(Exercise brief) Go through the listing below. Copy each line that has the string "yellow".

(Record excerpts)
══════════

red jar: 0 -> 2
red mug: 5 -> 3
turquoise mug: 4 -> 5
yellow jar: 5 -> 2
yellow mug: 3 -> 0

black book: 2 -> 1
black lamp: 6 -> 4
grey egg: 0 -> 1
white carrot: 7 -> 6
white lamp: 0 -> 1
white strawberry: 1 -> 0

══════════

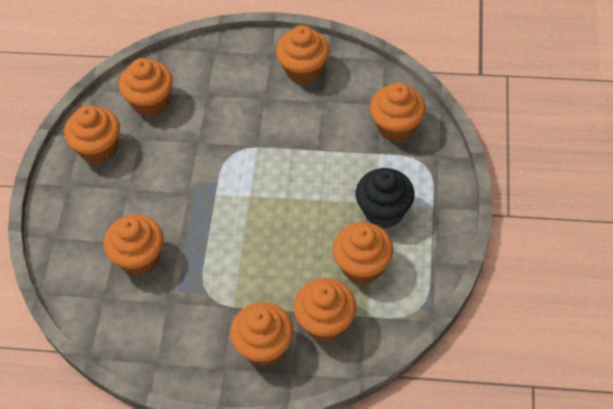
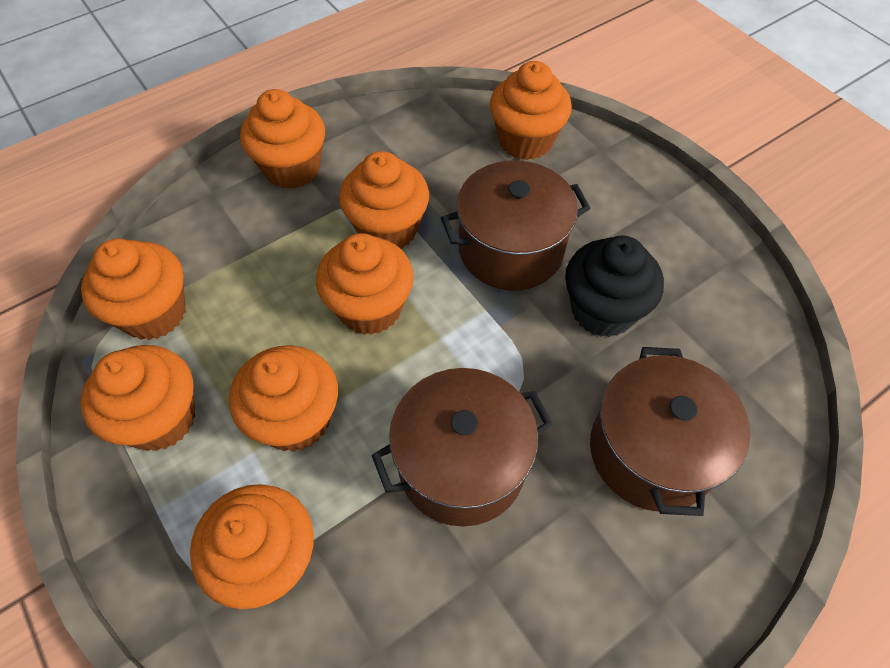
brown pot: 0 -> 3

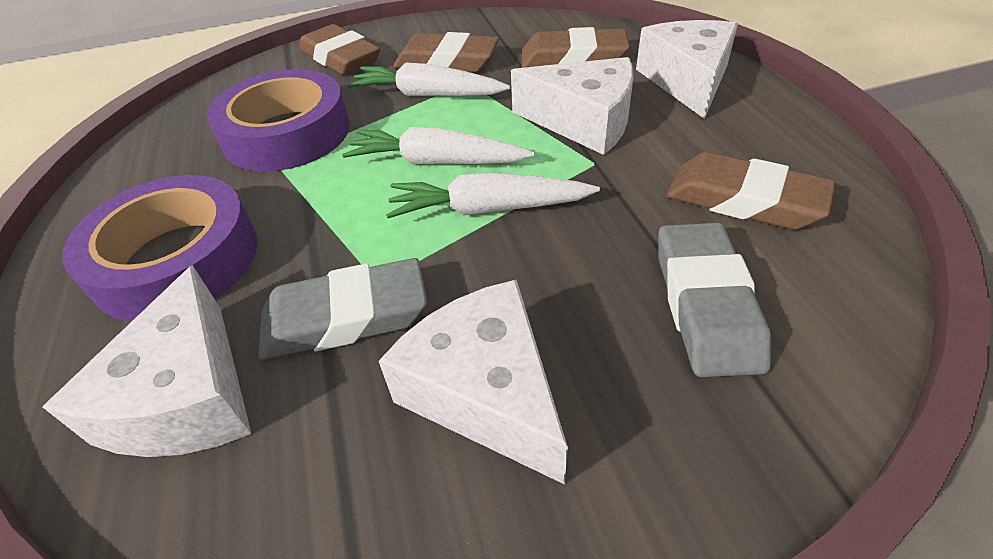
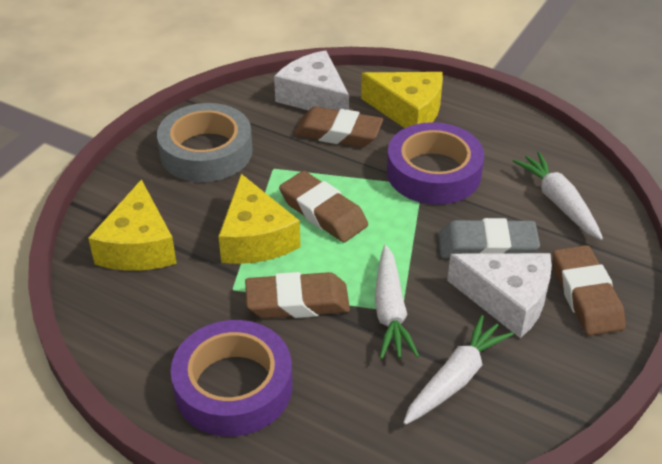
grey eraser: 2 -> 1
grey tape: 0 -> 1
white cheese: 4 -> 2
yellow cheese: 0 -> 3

══════════

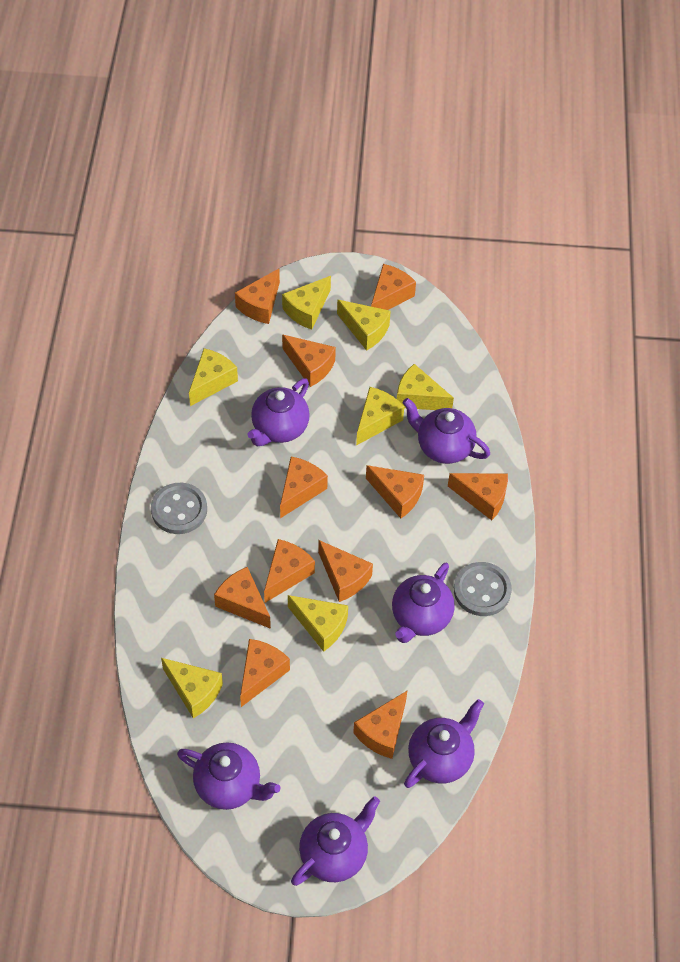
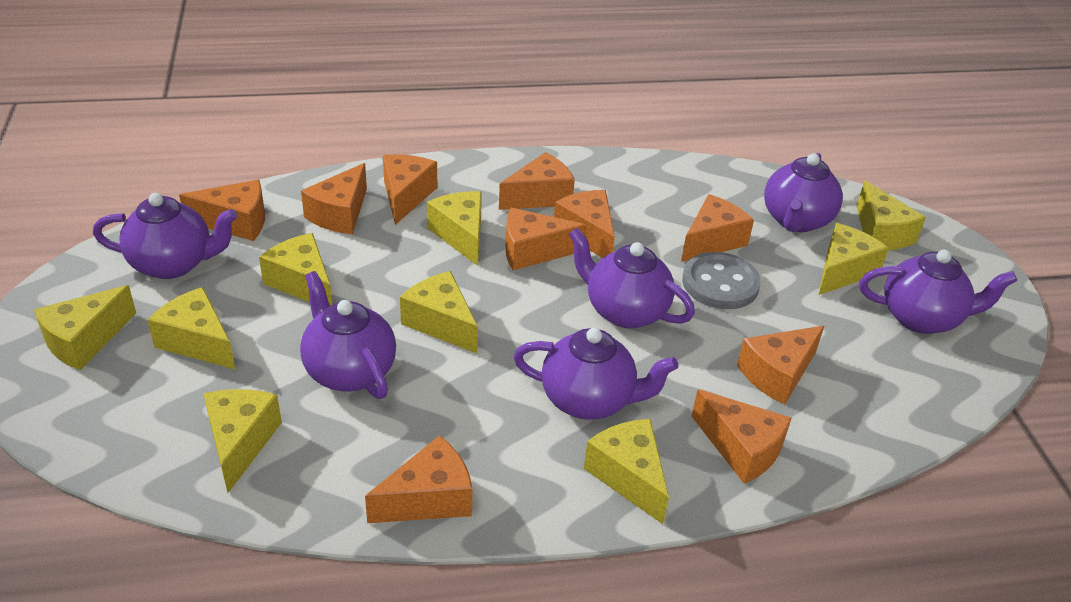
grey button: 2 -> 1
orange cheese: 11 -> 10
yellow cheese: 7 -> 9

══════════

(Task answer)
yellow jar: 5 -> 2
yellow mug: 3 -> 0
yellow cheese: 0 -> 3
yellow cheese: 7 -> 9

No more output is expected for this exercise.